With the line containing "camera: 80 degrees right, 5 degrees down" as the first and the final line of the entries as the last, repeat exactly the lines in that span, including both.

(Image sets with object changes)
________________________

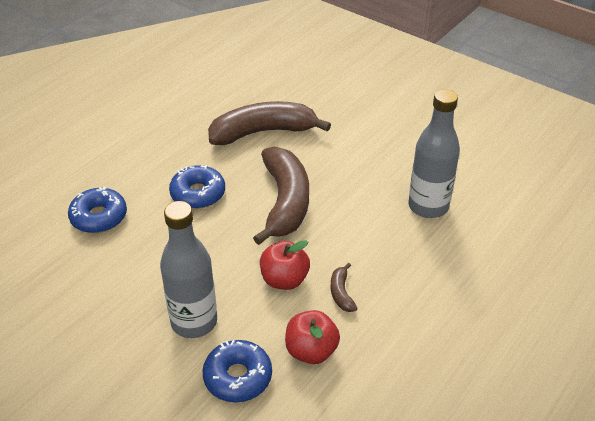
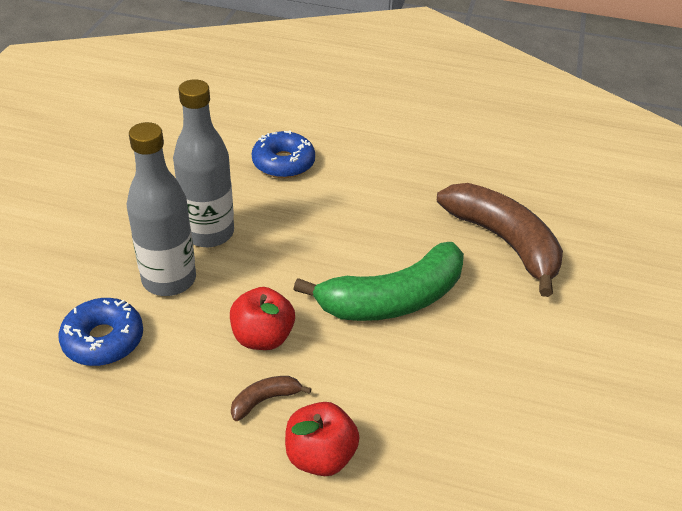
camera: 65 degrees right, 0 degrees up
(198, 193) = (360, 221): blue donut -> none
(285, 202) = (392, 299): brown banana -> green banana
(311, 351) = (160, 395): red apple -> red apple (320, 456)
(428, 206) = (481, 459): grey bottle -> grey bottle (209, 233)

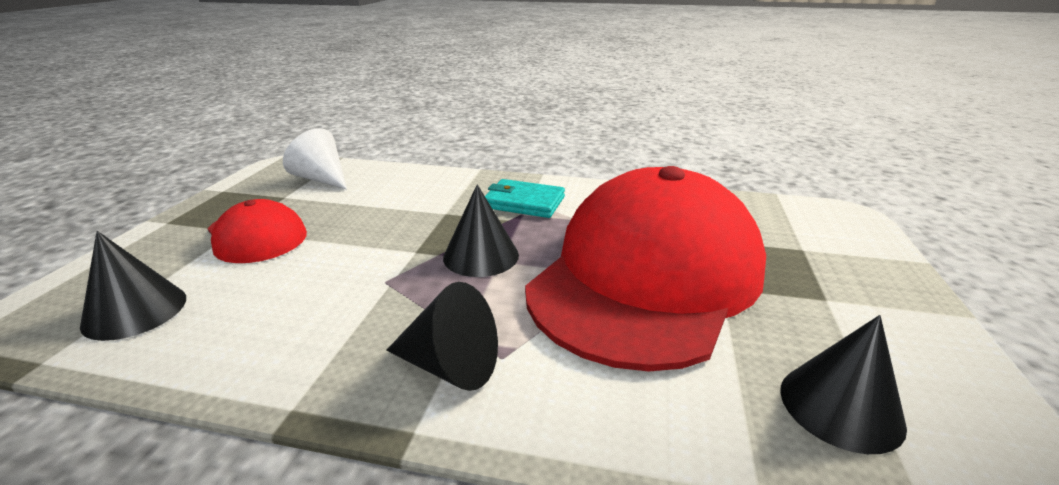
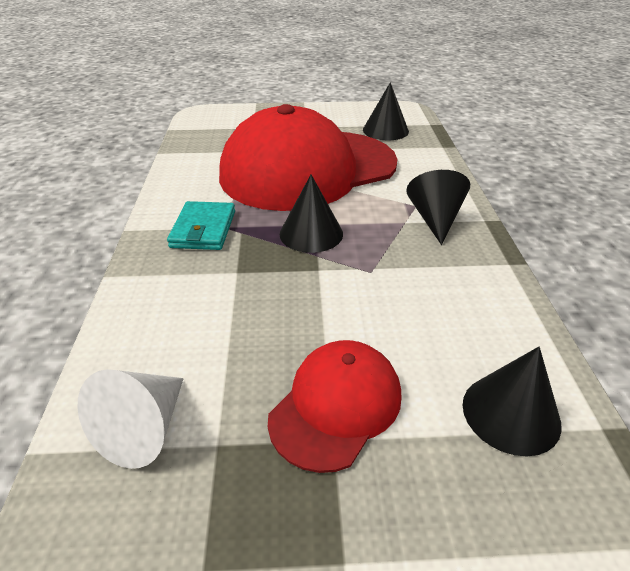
camera: 105 degrees left, 10 degrees up
(646, 276) = (308, 169): red cap -> red cap turned 45 degrees counterclockwise

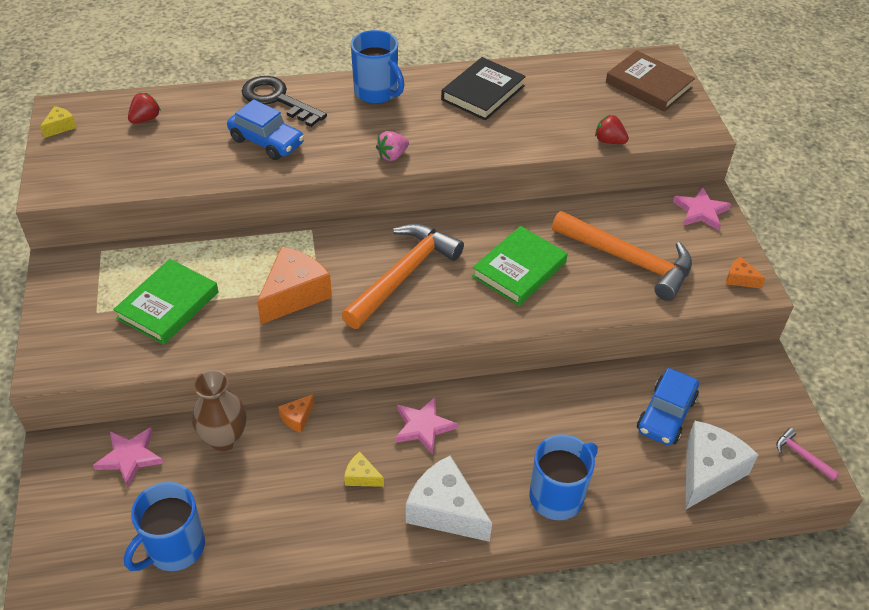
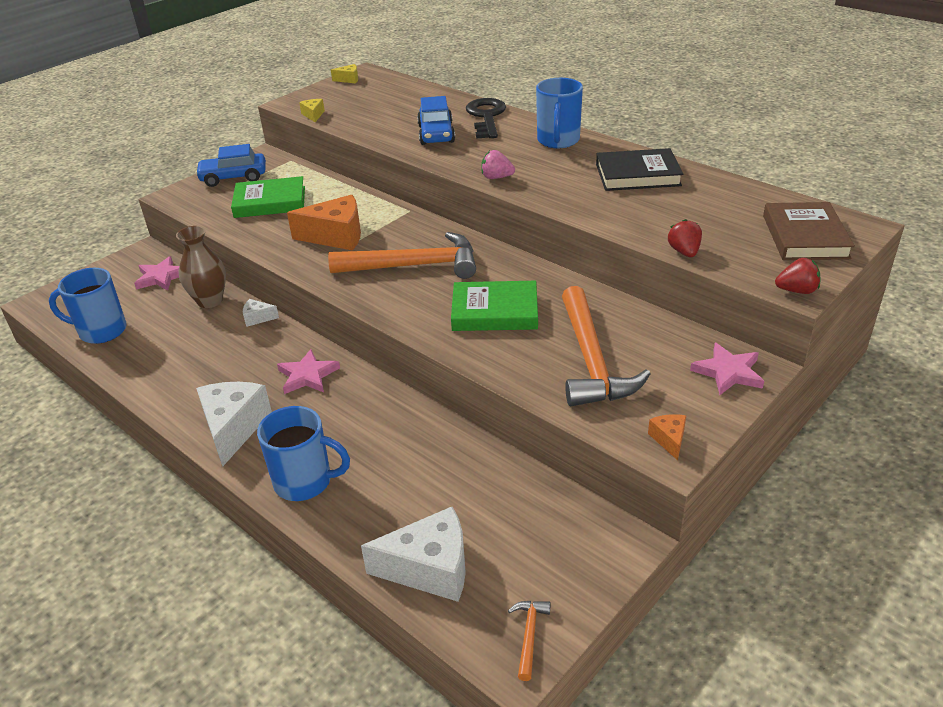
camera: 55 degrees right, 10 degrees down
(145, 119) = (395, 94): red strawberry -> red strawberry (796, 291)
(297, 418) = (258, 318): orange cheese -> white cheese
(361, 477) = (230, 372): yellow cheese -> yellow cheese (313, 115)
(666, 414) = (471, 504): blue car -> blue car (233, 177)
(802, 455) = (529, 635): pink hammer -> orange hammer

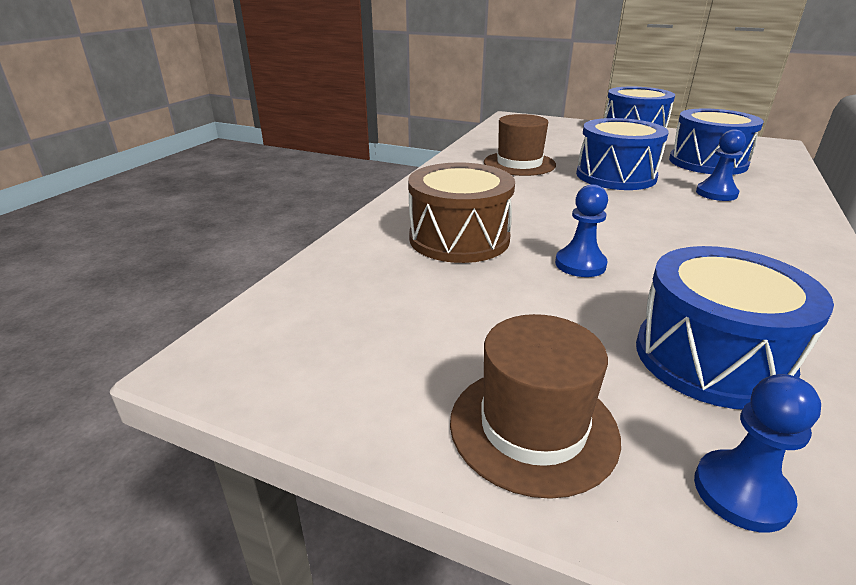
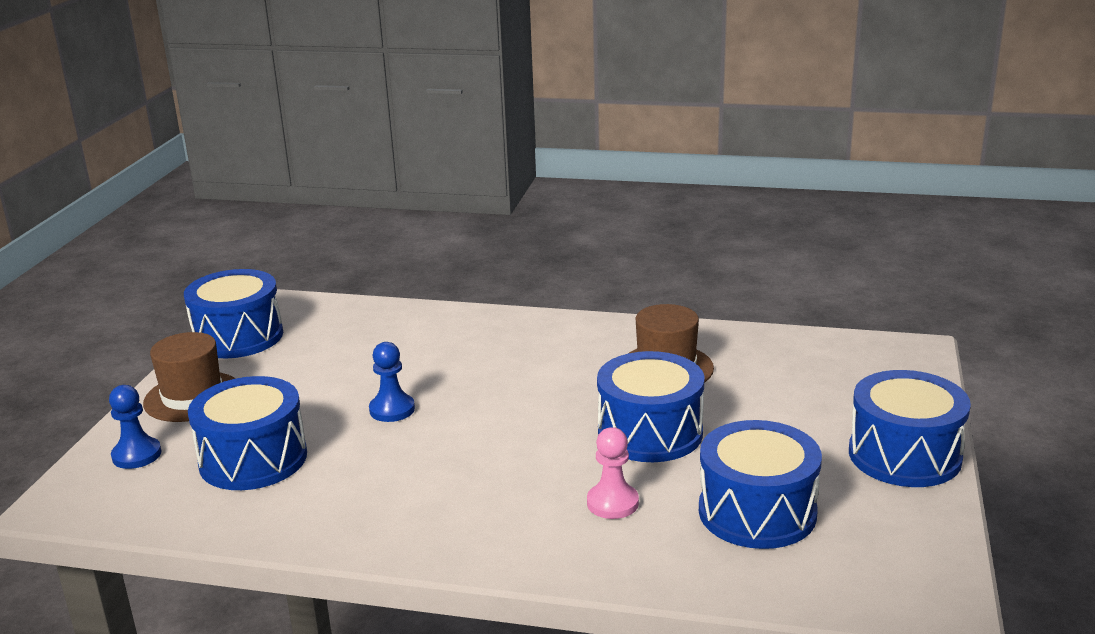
camera: 80 degrees right, 5 degrees down
(330, 380) = (238, 337): none -> blue drum
(459, 238) = (433, 353): brown drum -> none
(716, 193) = (612, 503): blue pawn -> pink pawn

________________________

- _Result below_
camera: 80 degrees right, 5 degrees down
(330, 380) = (238, 337): none -> blue drum
(459, 238) = (433, 353): brown drum -> none
(716, 193) = (612, 503): blue pawn -> pink pawn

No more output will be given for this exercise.